Material to process START

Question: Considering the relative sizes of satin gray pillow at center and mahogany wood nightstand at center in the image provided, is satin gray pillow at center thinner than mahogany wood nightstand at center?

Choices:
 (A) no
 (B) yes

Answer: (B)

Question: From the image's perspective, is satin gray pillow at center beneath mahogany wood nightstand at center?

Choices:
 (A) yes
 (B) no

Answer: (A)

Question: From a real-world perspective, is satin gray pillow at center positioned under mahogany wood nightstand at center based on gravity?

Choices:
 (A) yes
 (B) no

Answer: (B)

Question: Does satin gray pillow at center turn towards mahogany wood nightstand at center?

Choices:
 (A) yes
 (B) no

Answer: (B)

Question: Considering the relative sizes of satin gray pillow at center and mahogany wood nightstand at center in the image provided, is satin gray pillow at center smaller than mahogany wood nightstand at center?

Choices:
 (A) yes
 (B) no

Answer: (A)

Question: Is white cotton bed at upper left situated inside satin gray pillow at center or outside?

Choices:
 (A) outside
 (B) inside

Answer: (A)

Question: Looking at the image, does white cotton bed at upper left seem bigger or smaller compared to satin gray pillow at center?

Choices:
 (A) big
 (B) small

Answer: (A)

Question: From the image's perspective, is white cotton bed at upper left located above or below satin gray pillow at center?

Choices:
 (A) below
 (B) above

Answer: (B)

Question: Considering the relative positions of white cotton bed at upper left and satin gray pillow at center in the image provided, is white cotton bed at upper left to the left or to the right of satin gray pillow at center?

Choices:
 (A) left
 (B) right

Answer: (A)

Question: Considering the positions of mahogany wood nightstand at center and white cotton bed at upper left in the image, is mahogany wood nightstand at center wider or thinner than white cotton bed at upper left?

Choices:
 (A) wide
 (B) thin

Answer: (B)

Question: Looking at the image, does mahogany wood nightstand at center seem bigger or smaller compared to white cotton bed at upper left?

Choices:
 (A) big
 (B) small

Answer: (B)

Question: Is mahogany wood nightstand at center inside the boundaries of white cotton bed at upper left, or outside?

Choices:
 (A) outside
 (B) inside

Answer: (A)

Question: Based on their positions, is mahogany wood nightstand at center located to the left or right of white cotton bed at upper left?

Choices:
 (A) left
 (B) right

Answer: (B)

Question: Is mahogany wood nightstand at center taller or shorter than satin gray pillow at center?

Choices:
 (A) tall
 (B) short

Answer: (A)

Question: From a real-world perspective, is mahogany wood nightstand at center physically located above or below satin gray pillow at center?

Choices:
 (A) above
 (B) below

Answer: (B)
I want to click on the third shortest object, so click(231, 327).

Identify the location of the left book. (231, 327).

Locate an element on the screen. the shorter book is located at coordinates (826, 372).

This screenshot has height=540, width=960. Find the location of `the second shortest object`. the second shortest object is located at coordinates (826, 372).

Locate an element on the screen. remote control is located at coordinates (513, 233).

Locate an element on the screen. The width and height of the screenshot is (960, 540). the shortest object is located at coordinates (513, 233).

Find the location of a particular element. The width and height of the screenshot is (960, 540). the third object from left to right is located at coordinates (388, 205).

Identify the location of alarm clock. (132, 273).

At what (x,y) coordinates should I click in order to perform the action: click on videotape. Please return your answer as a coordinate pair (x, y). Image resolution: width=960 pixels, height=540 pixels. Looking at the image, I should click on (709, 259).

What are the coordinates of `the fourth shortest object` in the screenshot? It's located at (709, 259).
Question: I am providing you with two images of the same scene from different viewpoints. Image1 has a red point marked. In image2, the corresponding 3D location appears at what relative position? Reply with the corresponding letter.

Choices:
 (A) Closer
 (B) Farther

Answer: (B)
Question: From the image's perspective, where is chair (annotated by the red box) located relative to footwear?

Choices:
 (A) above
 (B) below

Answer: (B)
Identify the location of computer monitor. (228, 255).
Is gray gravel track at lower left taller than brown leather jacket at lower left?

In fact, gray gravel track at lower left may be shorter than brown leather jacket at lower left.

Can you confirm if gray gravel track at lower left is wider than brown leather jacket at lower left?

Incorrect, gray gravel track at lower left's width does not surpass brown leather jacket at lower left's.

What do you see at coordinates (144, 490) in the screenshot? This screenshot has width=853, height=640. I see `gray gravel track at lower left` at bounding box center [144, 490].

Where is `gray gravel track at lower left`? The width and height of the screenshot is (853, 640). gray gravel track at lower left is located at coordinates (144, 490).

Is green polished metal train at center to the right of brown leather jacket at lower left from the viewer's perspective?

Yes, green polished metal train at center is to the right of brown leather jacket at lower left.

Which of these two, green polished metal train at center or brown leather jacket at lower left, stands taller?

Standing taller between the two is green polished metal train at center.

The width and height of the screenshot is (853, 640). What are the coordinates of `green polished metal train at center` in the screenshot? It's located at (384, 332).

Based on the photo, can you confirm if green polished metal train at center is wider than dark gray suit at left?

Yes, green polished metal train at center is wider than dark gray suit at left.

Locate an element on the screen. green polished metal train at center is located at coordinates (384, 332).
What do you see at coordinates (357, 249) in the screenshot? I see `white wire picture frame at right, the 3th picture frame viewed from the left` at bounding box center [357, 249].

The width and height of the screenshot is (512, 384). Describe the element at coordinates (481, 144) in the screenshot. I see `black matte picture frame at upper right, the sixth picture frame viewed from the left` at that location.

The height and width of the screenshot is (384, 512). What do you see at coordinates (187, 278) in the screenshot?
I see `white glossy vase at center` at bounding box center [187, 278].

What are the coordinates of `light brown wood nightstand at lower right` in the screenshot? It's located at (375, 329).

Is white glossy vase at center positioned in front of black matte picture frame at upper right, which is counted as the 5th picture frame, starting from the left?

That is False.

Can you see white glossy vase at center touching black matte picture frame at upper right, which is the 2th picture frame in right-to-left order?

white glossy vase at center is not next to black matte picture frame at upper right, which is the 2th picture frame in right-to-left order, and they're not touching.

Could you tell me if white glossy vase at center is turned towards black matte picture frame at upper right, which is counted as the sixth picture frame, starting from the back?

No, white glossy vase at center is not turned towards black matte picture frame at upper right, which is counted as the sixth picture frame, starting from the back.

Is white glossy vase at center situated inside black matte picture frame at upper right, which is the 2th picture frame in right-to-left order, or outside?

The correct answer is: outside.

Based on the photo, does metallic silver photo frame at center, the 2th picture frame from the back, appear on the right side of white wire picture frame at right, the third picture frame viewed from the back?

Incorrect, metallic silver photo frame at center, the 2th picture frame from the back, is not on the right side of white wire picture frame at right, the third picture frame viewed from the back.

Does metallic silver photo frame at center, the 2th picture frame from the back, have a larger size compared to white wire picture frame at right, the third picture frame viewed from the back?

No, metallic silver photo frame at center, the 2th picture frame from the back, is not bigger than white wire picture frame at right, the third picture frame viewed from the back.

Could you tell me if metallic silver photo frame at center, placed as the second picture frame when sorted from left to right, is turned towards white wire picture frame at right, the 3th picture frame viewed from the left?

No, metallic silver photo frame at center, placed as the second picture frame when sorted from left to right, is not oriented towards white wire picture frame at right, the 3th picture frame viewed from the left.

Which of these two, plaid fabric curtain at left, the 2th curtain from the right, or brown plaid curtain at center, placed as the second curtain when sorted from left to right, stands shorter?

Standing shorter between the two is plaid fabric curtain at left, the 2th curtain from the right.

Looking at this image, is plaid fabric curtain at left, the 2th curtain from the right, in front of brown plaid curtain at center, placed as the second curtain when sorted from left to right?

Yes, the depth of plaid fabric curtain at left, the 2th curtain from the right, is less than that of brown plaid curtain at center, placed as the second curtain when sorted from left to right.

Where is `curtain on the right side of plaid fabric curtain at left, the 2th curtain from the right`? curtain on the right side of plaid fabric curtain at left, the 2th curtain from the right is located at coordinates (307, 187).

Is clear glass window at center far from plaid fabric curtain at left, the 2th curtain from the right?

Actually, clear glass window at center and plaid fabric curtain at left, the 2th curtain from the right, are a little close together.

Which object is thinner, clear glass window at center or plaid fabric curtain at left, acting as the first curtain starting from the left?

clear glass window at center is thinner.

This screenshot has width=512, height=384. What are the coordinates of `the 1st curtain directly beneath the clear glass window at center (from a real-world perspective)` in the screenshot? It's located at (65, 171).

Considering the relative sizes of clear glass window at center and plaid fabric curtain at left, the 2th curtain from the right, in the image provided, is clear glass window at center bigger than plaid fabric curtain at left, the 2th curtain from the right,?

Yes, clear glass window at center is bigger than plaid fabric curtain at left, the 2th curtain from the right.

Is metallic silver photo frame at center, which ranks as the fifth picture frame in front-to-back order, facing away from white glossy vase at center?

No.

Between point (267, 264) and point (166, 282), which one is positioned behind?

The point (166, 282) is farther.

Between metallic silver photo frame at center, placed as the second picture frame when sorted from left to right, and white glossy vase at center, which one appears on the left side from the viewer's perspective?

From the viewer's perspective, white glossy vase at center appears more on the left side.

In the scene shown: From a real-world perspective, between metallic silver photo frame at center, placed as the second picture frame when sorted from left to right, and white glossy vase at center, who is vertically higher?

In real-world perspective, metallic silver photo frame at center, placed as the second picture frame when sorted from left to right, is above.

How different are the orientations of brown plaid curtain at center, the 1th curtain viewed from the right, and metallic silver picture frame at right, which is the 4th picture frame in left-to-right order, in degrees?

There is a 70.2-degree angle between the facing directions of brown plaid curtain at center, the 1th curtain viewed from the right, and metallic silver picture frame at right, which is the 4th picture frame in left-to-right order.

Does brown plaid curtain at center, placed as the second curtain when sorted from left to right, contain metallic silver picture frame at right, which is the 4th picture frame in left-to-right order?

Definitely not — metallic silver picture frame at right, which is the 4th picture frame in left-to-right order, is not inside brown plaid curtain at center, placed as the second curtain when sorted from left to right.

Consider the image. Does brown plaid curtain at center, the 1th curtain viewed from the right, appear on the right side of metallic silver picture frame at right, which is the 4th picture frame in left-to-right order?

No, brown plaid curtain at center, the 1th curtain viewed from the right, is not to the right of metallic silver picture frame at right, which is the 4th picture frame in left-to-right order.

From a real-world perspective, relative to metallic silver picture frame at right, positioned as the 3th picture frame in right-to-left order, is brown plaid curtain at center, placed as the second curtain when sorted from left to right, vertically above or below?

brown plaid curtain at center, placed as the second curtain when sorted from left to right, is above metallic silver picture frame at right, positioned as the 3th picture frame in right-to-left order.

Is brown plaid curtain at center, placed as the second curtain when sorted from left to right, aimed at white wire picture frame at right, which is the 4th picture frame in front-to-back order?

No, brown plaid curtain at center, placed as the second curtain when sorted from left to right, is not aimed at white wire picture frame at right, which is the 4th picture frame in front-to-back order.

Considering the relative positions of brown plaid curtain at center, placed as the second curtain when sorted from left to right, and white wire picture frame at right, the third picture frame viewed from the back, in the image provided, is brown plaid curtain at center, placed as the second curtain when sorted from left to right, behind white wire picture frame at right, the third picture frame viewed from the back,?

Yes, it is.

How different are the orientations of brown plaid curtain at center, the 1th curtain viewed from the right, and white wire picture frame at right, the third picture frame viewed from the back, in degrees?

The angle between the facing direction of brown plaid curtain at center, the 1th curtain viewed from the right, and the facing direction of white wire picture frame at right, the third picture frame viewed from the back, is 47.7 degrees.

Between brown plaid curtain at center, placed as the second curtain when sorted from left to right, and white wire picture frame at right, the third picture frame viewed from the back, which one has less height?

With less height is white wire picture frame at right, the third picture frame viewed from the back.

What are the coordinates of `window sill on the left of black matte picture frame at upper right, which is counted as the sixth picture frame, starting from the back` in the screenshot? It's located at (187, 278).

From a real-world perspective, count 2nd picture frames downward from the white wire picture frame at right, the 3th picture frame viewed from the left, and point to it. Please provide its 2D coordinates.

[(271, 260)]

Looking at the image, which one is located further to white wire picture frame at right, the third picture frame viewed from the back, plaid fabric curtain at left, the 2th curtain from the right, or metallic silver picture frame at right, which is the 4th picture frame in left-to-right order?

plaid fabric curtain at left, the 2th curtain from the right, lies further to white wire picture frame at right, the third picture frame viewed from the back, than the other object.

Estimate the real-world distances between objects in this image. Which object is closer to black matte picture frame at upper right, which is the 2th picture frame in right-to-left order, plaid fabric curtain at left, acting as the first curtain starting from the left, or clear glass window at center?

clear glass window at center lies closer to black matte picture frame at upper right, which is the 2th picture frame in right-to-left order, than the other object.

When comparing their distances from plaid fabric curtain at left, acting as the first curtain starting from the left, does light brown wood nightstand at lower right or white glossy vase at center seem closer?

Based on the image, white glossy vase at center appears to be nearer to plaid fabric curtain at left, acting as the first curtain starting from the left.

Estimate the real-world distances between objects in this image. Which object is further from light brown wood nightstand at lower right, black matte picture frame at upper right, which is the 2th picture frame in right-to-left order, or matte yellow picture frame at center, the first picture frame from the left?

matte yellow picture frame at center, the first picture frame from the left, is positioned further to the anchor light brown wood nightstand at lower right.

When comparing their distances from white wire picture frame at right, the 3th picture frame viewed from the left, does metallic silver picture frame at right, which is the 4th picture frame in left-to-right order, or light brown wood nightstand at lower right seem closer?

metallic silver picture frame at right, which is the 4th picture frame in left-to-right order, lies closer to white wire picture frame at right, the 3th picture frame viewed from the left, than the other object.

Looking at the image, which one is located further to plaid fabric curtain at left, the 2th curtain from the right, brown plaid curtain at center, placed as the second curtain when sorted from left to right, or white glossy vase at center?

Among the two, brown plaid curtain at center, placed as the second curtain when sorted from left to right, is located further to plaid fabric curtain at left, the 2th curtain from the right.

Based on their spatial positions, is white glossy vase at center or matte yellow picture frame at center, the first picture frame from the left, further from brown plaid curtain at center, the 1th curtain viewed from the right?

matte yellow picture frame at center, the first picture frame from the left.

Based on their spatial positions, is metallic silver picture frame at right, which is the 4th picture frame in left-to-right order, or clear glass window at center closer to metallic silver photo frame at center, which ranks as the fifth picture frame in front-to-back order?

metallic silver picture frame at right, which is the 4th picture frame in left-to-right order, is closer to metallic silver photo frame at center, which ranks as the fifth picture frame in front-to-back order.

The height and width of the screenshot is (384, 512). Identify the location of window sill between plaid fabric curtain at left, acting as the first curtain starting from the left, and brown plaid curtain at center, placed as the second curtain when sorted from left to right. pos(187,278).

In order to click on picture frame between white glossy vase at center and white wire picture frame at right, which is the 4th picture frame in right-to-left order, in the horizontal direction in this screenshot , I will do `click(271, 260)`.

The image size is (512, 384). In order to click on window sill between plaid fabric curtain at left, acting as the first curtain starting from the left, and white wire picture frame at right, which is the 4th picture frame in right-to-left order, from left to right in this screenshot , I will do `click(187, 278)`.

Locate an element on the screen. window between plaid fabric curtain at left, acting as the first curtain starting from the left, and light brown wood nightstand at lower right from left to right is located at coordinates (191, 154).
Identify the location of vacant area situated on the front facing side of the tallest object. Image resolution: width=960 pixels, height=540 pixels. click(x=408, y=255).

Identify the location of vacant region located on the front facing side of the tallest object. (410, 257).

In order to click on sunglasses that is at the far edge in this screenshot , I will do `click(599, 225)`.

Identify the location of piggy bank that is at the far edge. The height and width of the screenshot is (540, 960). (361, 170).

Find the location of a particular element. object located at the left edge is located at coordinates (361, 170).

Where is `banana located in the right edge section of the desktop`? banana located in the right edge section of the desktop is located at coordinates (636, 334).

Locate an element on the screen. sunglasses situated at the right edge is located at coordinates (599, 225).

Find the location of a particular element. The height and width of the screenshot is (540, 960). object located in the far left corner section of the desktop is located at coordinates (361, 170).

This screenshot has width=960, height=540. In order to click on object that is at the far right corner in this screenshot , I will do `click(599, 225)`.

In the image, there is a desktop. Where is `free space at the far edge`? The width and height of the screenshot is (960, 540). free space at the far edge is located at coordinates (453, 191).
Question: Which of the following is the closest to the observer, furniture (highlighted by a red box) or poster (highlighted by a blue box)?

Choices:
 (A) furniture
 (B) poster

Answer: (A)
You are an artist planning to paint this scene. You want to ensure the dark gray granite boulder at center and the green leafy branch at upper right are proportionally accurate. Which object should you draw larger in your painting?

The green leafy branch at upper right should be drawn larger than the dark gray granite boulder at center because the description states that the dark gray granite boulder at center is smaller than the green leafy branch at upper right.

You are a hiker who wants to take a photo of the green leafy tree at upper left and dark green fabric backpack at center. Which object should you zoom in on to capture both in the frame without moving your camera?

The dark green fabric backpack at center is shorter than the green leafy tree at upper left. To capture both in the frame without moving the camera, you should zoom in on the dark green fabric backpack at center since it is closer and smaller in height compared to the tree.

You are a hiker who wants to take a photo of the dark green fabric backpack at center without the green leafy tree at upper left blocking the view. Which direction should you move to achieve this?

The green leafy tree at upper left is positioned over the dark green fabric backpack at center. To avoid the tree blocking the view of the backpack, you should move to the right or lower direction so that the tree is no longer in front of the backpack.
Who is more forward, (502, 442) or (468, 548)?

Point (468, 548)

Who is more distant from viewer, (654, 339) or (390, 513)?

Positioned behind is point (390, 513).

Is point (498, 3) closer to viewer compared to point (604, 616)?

Material to process END

▸ **What you are asked to do**
Update everything from the start of the records down to the line containing "Question: Looking at the image, does white", changing each "nightstand" to "side table". Keep every other part of those lines the same.

▸ **Exercise answer**
Question: Considering the relative sizes of satin gray pillow at center and mahogany wood side table at center in the image provided, is satin gray pillow at center thinner than mahogany wood side table at center?

Choices:
 (A) no
 (B) yes

Answer: (B)

Question: From the image's perspective, is satin gray pillow at center beneath mahogany wood side table at center?

Choices:
 (A) yes
 (B) no

Answer: (A)

Question: From a real-world perspective, is satin gray pillow at center positioned under mahogany wood side table at center based on gravity?

Choices:
 (A) yes
 (B) no

Answer: (B)

Question: Does satin gray pillow at center turn towards mahogany wood side table at center?

Choices:
 (A) yes
 (B) no

Answer: (B)

Question: Considering the relative sizes of satin gray pillow at center and mahogany wood side table at center in the image provided, is satin gray pillow at center smaller than mahogany wood side table at center?

Choices:
 (A) yes
 (B) no

Answer: (A)

Question: Is white cotton bed at upper left situated inside satin gray pillow at center or outside?

Choices:
 (A) outside
 (B) inside

Answer: (A)

Question: Looking at the image, does white cotton bed at upper left seem bigger or smaller compared to satin gray pillow at center?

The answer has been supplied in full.